> Task details:
The records that follow are to be repeated exactly, with the pictures removed.

++++++++++

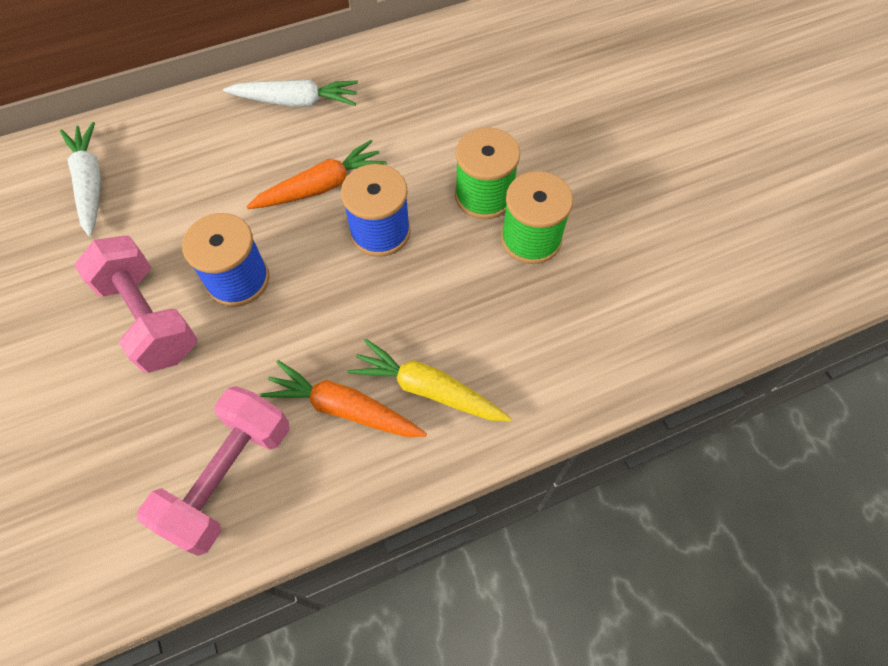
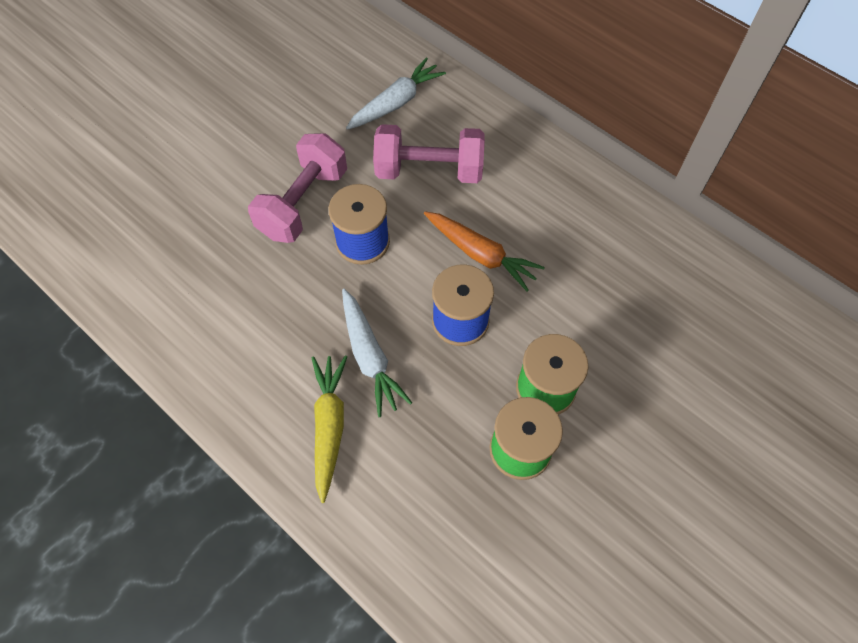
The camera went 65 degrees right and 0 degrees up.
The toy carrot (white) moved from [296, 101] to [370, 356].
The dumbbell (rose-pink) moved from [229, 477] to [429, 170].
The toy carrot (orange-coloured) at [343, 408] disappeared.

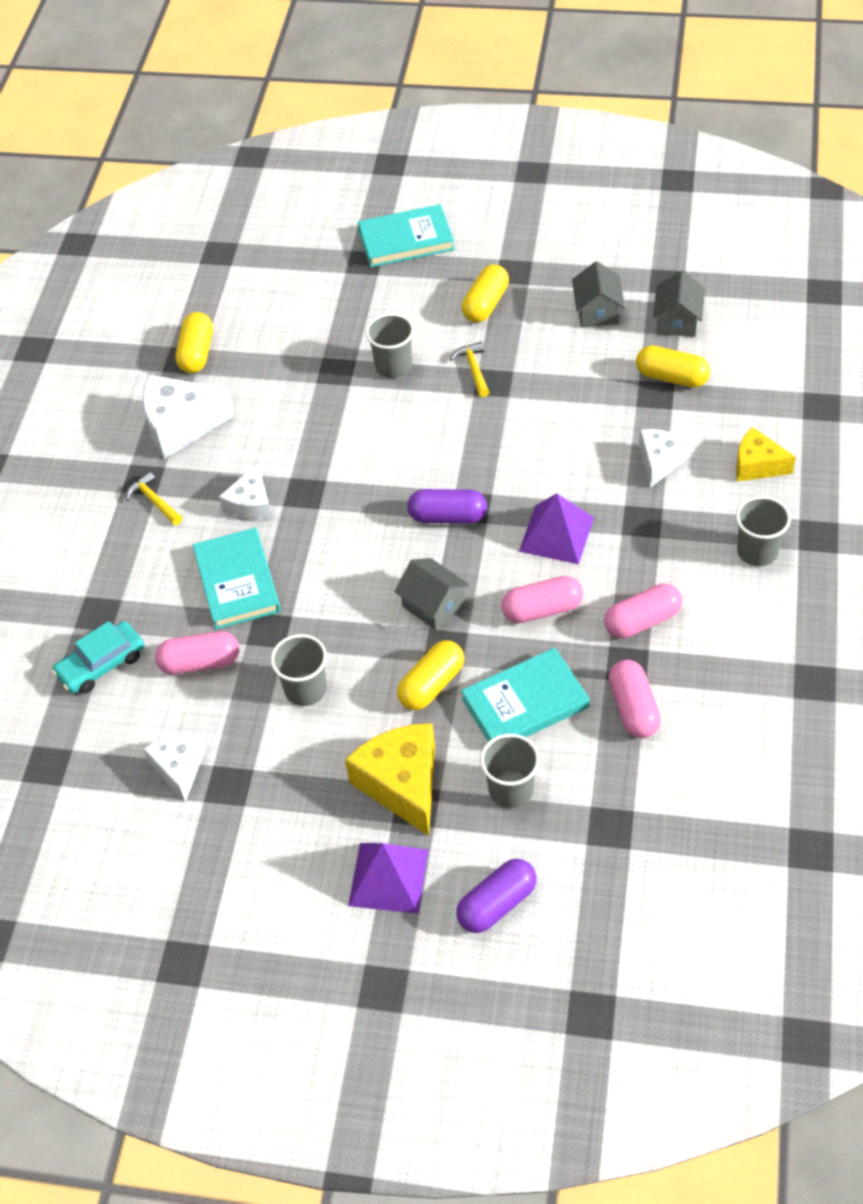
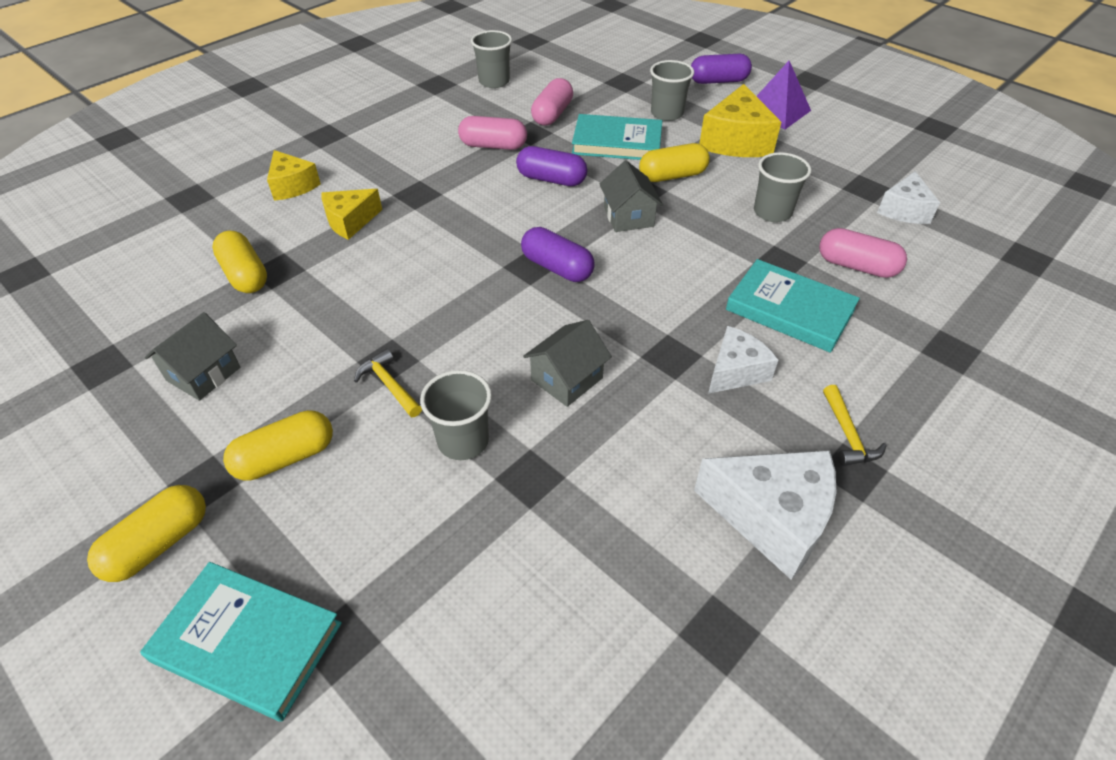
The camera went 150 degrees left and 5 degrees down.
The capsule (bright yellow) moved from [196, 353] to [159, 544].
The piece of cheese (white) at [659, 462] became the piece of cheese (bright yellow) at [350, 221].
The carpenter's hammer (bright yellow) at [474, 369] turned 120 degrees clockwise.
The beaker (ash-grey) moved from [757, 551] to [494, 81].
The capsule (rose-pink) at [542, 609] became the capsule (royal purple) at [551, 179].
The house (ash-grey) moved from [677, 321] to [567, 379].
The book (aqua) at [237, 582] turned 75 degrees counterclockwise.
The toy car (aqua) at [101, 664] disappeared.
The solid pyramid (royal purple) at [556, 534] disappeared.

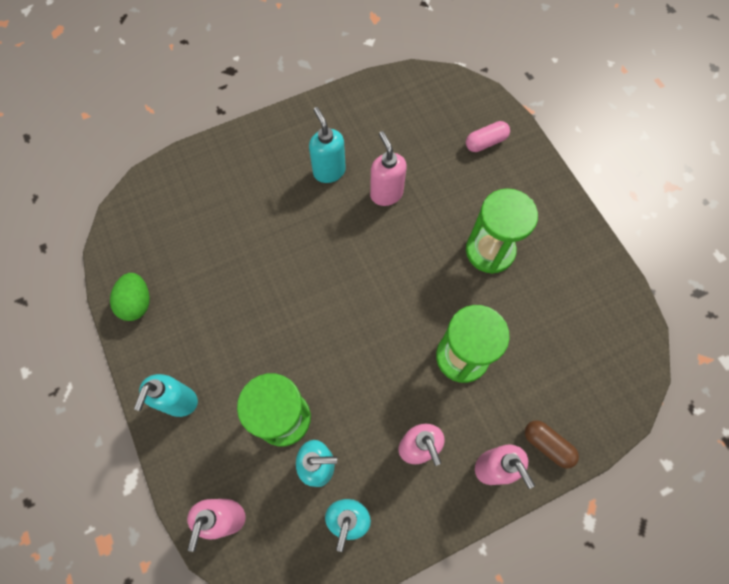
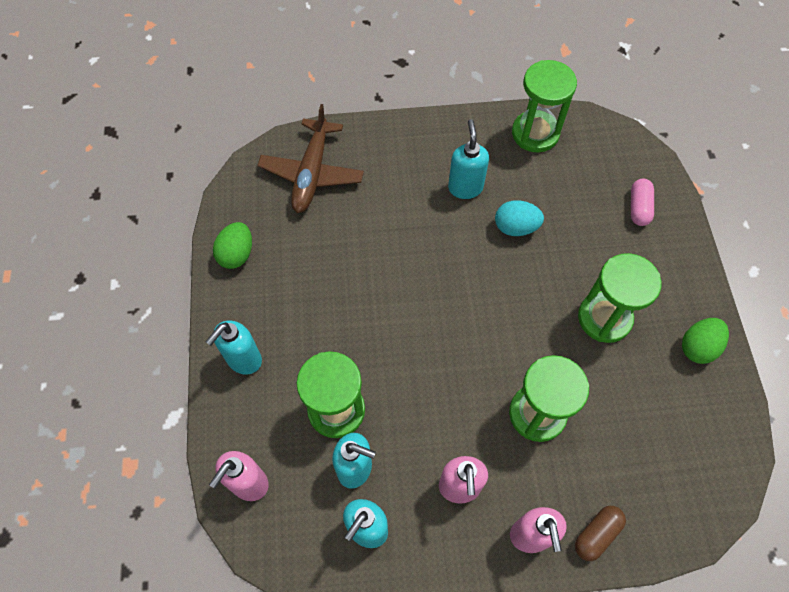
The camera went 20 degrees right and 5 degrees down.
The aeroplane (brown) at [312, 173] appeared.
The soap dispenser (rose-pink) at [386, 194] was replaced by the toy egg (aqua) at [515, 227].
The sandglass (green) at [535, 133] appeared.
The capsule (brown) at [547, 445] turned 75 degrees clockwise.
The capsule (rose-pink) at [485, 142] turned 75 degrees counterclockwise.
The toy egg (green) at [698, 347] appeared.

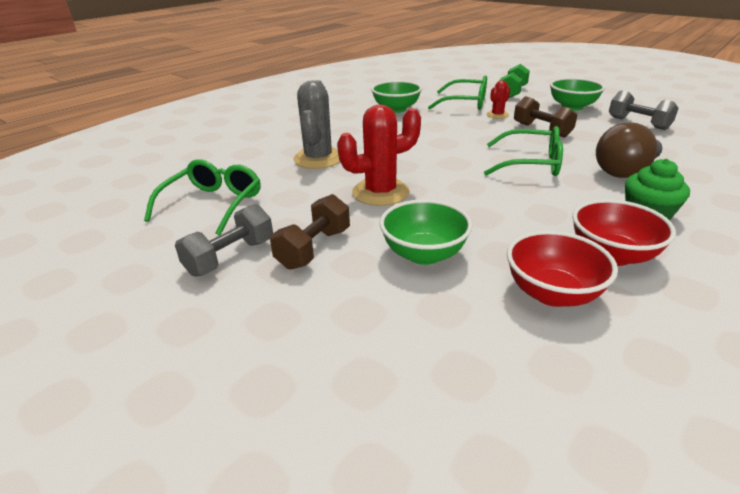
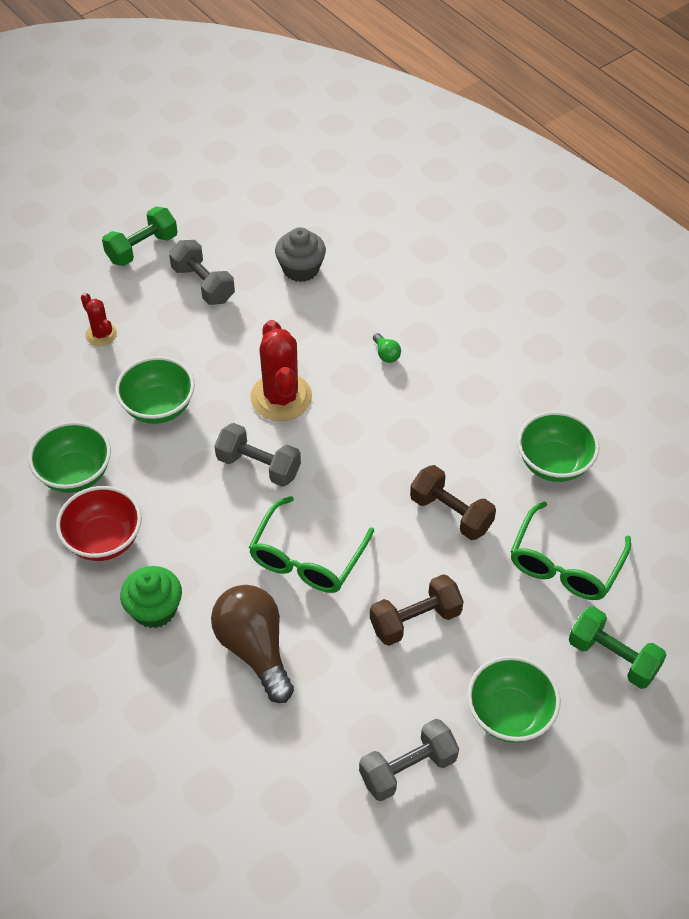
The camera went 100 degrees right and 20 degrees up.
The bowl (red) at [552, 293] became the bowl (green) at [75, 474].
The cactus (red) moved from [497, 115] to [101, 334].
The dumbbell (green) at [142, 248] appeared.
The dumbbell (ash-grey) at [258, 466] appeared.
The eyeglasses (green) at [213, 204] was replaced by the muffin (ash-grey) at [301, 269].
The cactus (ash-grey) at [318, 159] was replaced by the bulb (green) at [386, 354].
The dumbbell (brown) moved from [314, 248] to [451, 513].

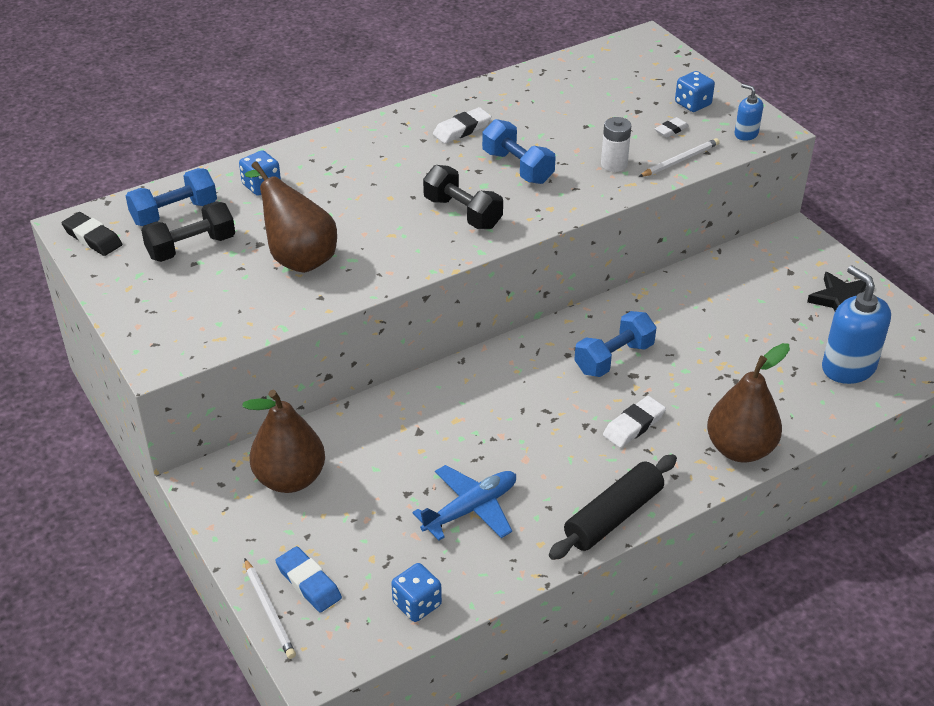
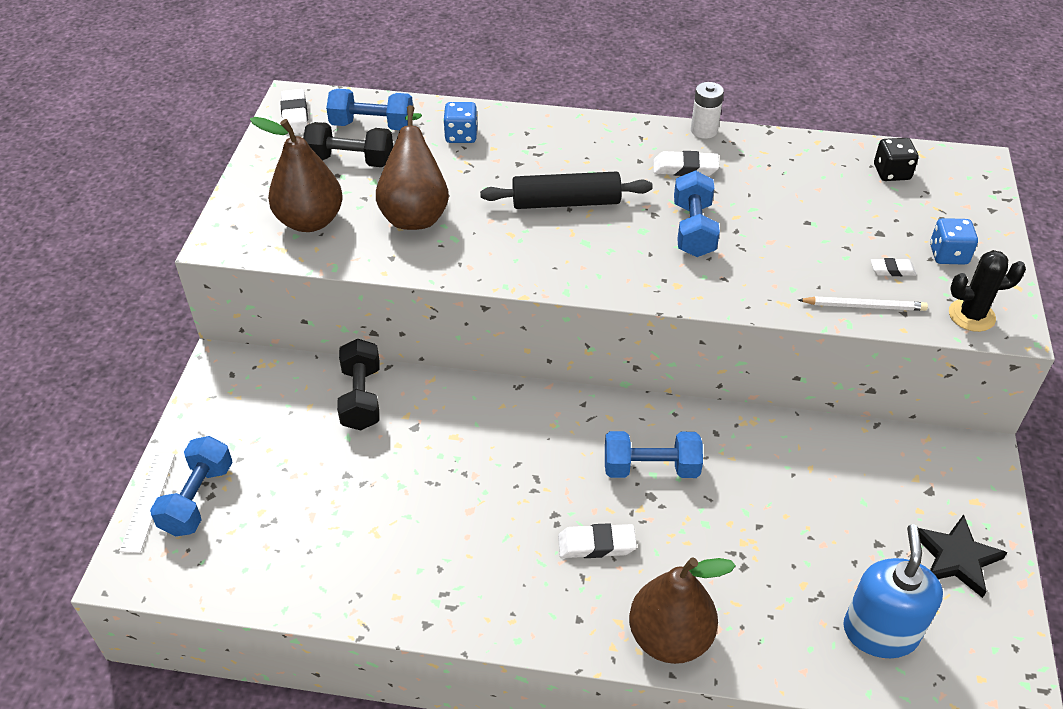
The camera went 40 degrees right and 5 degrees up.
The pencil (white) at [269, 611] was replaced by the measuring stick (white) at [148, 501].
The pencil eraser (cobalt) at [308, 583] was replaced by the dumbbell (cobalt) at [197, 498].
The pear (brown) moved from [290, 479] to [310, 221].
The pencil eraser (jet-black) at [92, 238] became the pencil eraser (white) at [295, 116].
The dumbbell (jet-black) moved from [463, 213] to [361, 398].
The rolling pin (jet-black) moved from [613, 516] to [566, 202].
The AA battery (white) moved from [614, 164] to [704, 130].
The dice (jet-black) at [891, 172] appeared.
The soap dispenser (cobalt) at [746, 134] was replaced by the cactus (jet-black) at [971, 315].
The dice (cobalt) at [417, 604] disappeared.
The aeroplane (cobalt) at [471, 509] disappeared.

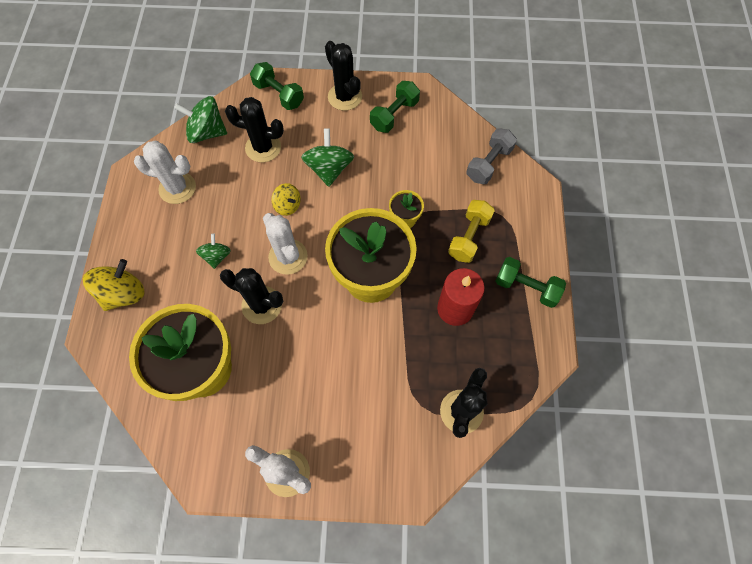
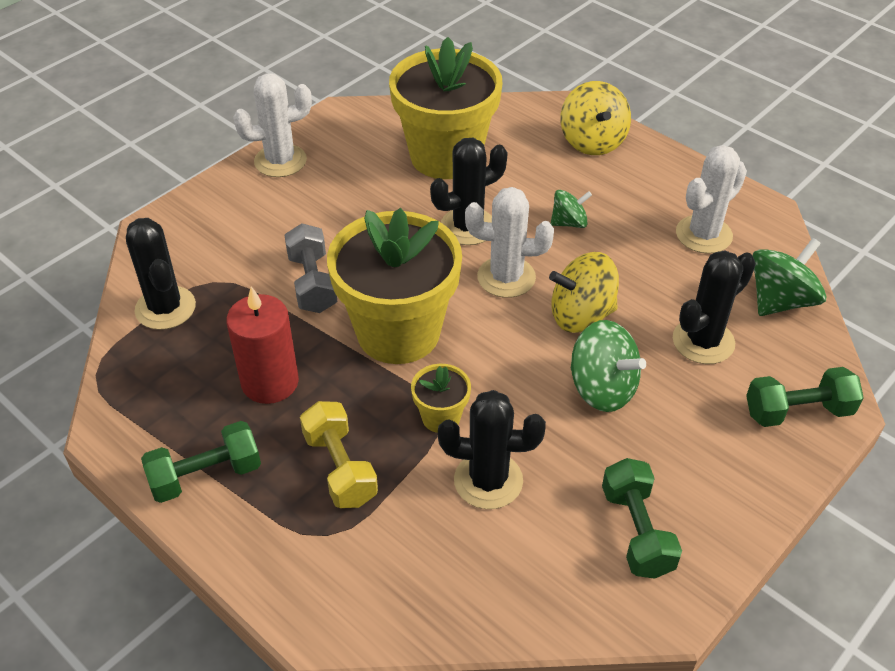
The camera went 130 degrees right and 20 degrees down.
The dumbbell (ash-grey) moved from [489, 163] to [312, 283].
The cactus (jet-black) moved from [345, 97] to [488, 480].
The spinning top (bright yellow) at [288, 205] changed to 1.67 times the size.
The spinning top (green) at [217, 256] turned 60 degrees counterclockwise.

++++++++++

> Reply to the exercise:
The camera went 65 degrees right and 0 degrees up.
The toy carrot (white) moved from [296, 101] to [370, 356].
The dumbbell (rose-pink) moved from [229, 477] to [429, 170].
The toy carrot (orange-coloured) at [343, 408] disappeared.

The camera went 150 degrees left and 5 degrees down.
The capsule (bright yellow) moved from [196, 353] to [159, 544].
The piece of cheese (white) at [659, 462] became the piece of cheese (bright yellow) at [350, 221].
The carpenter's hammer (bright yellow) at [474, 369] turned 120 degrees clockwise.
The beaker (ash-grey) moved from [757, 551] to [494, 81].
The capsule (rose-pink) at [542, 609] became the capsule (royal purple) at [551, 179].
The house (ash-grey) moved from [677, 321] to [567, 379].
The book (aqua) at [237, 582] turned 75 degrees counterclockwise.
The toy car (aqua) at [101, 664] disappeared.
The solid pyramid (royal purple) at [556, 534] disappeared.

The camera went 20 degrees right and 5 degrees down.
The aeroplane (brown) at [312, 173] appeared.
The soap dispenser (rose-pink) at [386, 194] was replaced by the toy egg (aqua) at [515, 227].
The sandglass (green) at [535, 133] appeared.
The capsule (brown) at [547, 445] turned 75 degrees clockwise.
The capsule (rose-pink) at [485, 142] turned 75 degrees counterclockwise.
The toy egg (green) at [698, 347] appeared.

The camera went 100 degrees right and 20 degrees up.
The bowl (red) at [552, 293] became the bowl (green) at [75, 474].
The cactus (red) moved from [497, 115] to [101, 334].
The dumbbell (green) at [142, 248] appeared.
The dumbbell (ash-grey) at [258, 466] appeared.
The eyeglasses (green) at [213, 204] was replaced by the muffin (ash-grey) at [301, 269].
The cactus (ash-grey) at [318, 159] was replaced by the bulb (green) at [386, 354].
The dumbbell (brown) moved from [314, 248] to [451, 513].

The camera went 40 degrees right and 5 degrees up.
The pencil (white) at [269, 611] was replaced by the measuring stick (white) at [148, 501].
The pencil eraser (cobalt) at [308, 583] was replaced by the dumbbell (cobalt) at [197, 498].
The pear (brown) moved from [290, 479] to [310, 221].
The pencil eraser (jet-black) at [92, 238] became the pencil eraser (white) at [295, 116].
The dumbbell (jet-black) moved from [463, 213] to [361, 398].
The rolling pin (jet-black) moved from [613, 516] to [566, 202].
The AA battery (white) moved from [614, 164] to [704, 130].
The dice (jet-black) at [891, 172] appeared.
The soap dispenser (cobalt) at [746, 134] was replaced by the cactus (jet-black) at [971, 315].
The dice (cobalt) at [417, 604] disappeared.
The aeroplane (cobalt) at [471, 509] disappeared.

The camera went 130 degrees right and 20 degrees down.
The dumbbell (ash-grey) moved from [489, 163] to [312, 283].
The cactus (jet-black) moved from [345, 97] to [488, 480].
The spinning top (bright yellow) at [288, 205] changed to 1.67 times the size.
The spinning top (green) at [217, 256] turned 60 degrees counterclockwise.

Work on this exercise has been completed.